*Supplied records*.
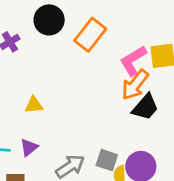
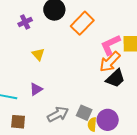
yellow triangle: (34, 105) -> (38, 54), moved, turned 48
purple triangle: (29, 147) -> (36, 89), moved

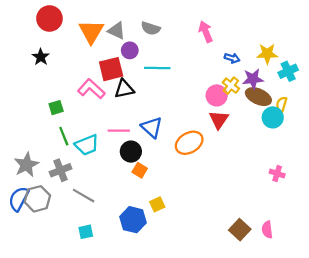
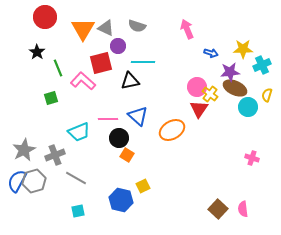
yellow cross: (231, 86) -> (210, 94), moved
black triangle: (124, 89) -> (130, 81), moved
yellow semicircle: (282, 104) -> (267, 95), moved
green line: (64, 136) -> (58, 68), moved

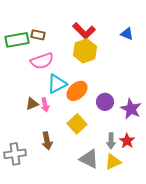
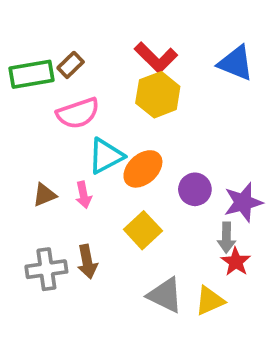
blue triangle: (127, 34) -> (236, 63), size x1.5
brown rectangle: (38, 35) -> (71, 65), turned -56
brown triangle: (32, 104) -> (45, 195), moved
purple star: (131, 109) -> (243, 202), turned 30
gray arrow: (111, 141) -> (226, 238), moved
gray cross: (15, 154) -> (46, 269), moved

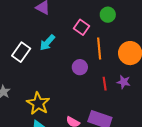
---
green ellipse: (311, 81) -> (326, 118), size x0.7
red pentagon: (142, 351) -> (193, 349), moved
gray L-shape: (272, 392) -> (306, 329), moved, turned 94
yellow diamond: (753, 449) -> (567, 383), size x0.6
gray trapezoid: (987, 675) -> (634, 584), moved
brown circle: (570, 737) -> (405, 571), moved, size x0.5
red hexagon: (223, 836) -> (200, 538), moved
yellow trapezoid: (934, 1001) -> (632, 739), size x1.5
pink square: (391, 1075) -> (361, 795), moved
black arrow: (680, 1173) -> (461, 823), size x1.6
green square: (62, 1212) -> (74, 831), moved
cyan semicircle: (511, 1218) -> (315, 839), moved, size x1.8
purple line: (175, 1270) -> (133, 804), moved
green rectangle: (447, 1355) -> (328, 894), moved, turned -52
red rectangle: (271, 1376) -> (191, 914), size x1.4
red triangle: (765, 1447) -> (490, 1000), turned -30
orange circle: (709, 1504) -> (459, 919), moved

*Directions*.
Show every line of the data in which the word "size" appears.

*Result of the exercise*.
blue triangle: (127, 34) -> (236, 63), size x1.5
green ellipse: (311, 81) -> (326, 118), size x0.7
yellow diamond: (753, 449) -> (567, 383), size x0.6
brown circle: (570, 737) -> (405, 571), moved, size x0.5
yellow trapezoid: (934, 1001) -> (632, 739), size x1.5
black arrow: (680, 1173) -> (461, 823), size x1.6
cyan semicircle: (511, 1218) -> (315, 839), moved, size x1.8
red rectangle: (271, 1376) -> (191, 914), size x1.4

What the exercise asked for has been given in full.